[Image change detection data]
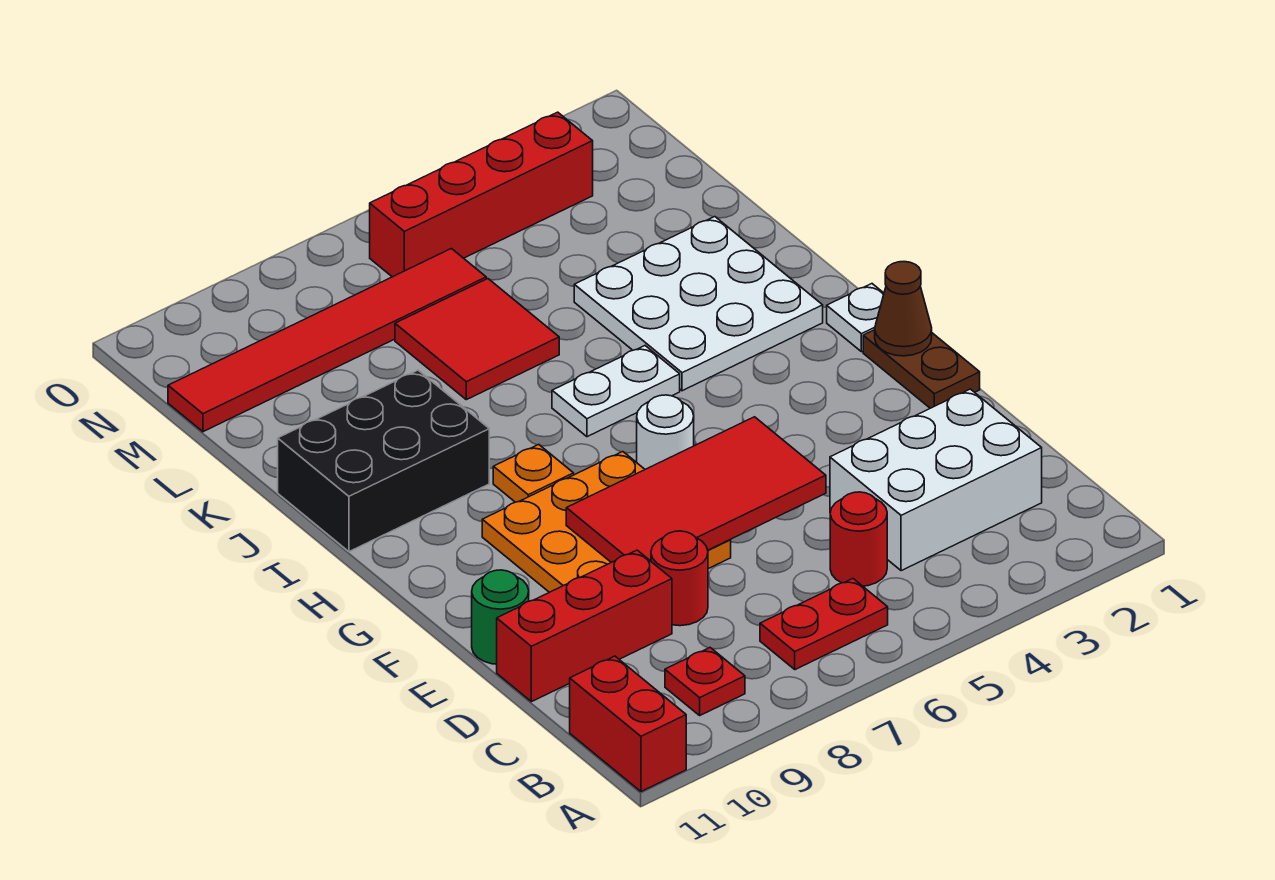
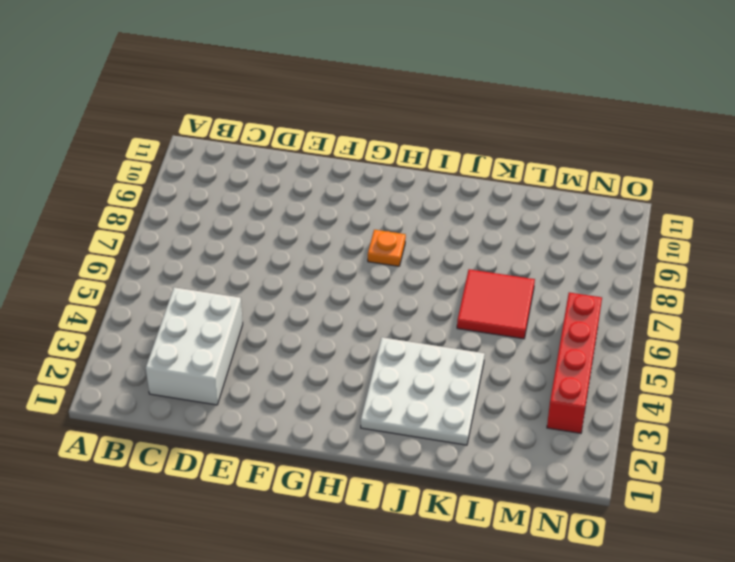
none -> red brick A11:B11 level 1
none -> red plate B6:B7 level 1
none -> red plate B9 level 1

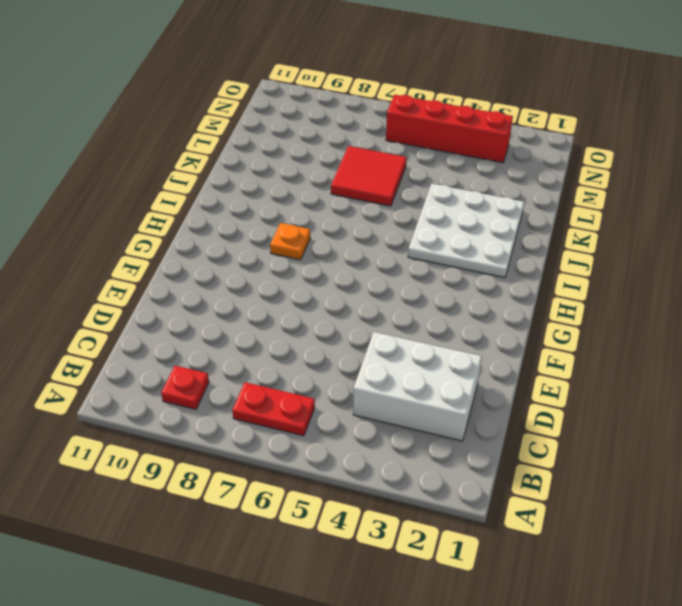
none -> red brick A11:B11 level 1
none -> red round brick C5 level 1
none -> red round brick D8 level 1

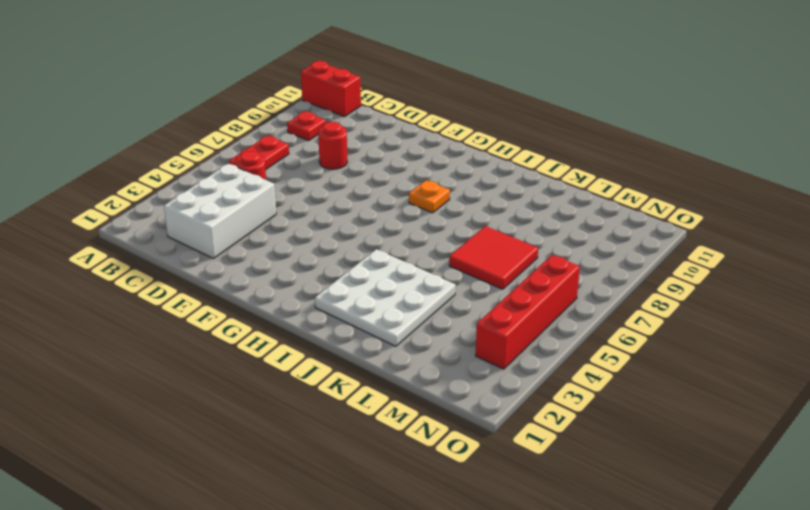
none -> red brick D9:D11 level 1
none -> orange plate E7:G9 level 1
none -> green round brick E11 level 1

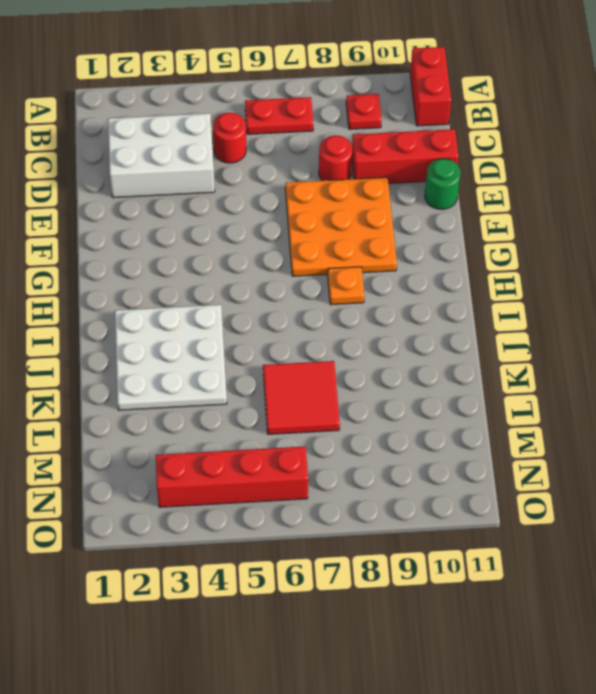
none -> brown plate F1:G1 level 1
none -> white round brick G6 level 1
none -> white plate H1 level 1

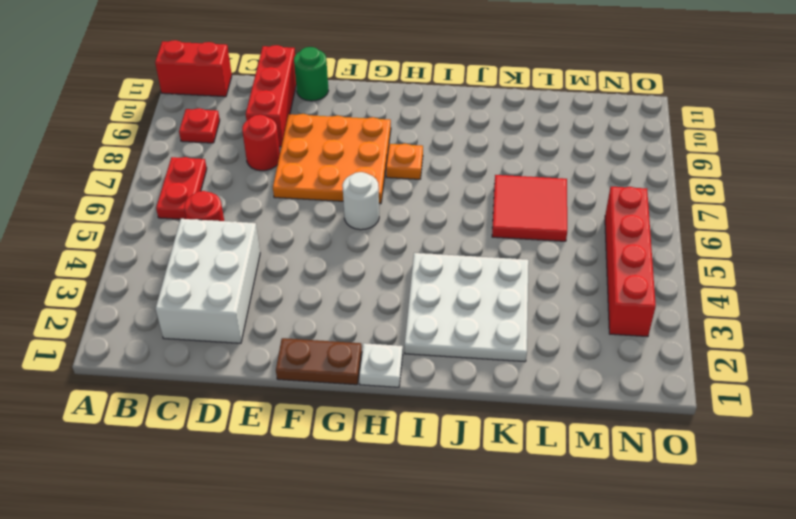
none -> white plate I5:I6 level 1
none -> black brick I9:J11 level 1
none -> red tile M6:M11 level 1

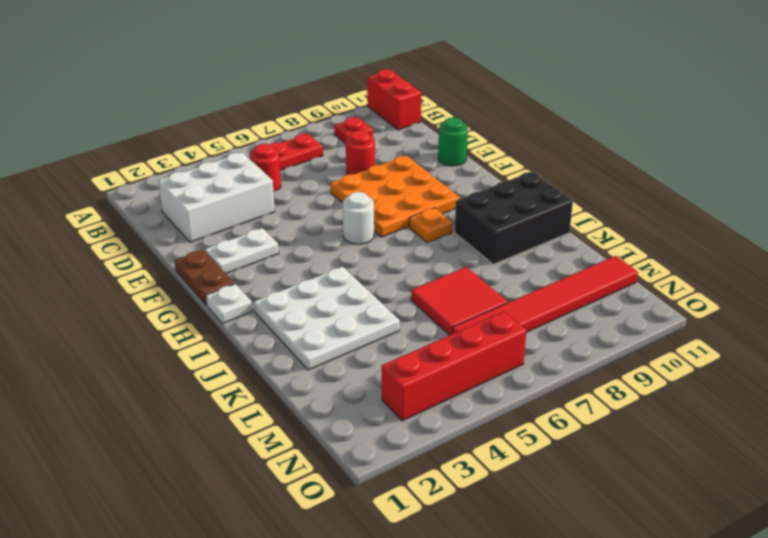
white plate F2:F3 level 1 -> white plate I5:I6 level 1
none -> red brick D9:D11 level 1
none -> red tile E5:F8 level 2
none -> brown cone G1 level 2

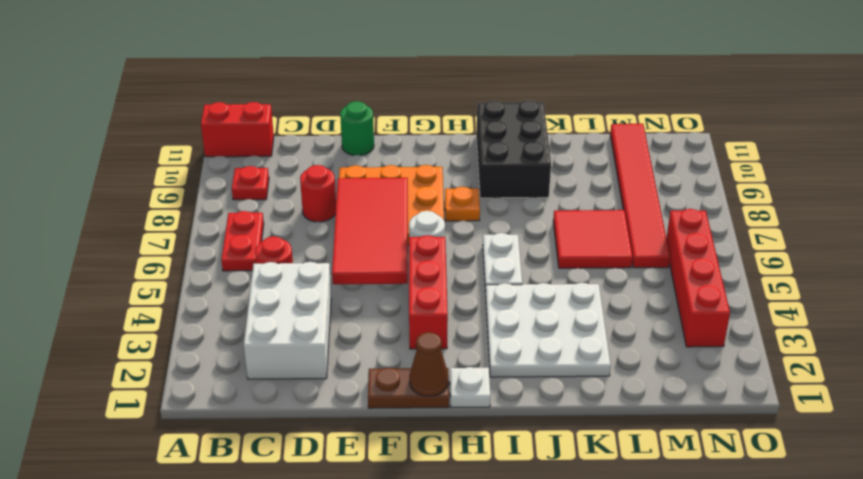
red brick G3:G5 level 1 -> red brick D9:D11 level 1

__WHAT THE TASK ASKS__
A word-for-word repeat of the lines from the line with "none -> white round brick G6 level 1" to the last line of the data, both ends included and pictures left out, is all that should appear.

__EXERCISE RESULT__
none -> white round brick G6 level 1
none -> white plate H1 level 1

none -> white plate I5:I6 level 1
none -> black brick I9:J11 level 1
none -> red tile M6:M11 level 1

white plate F2:F3 level 1 -> white plate I5:I6 level 1
none -> red brick D9:D11 level 1
none -> red tile E5:F8 level 2
none -> brown cone G1 level 2

red brick G3:G5 level 1 -> red brick D9:D11 level 1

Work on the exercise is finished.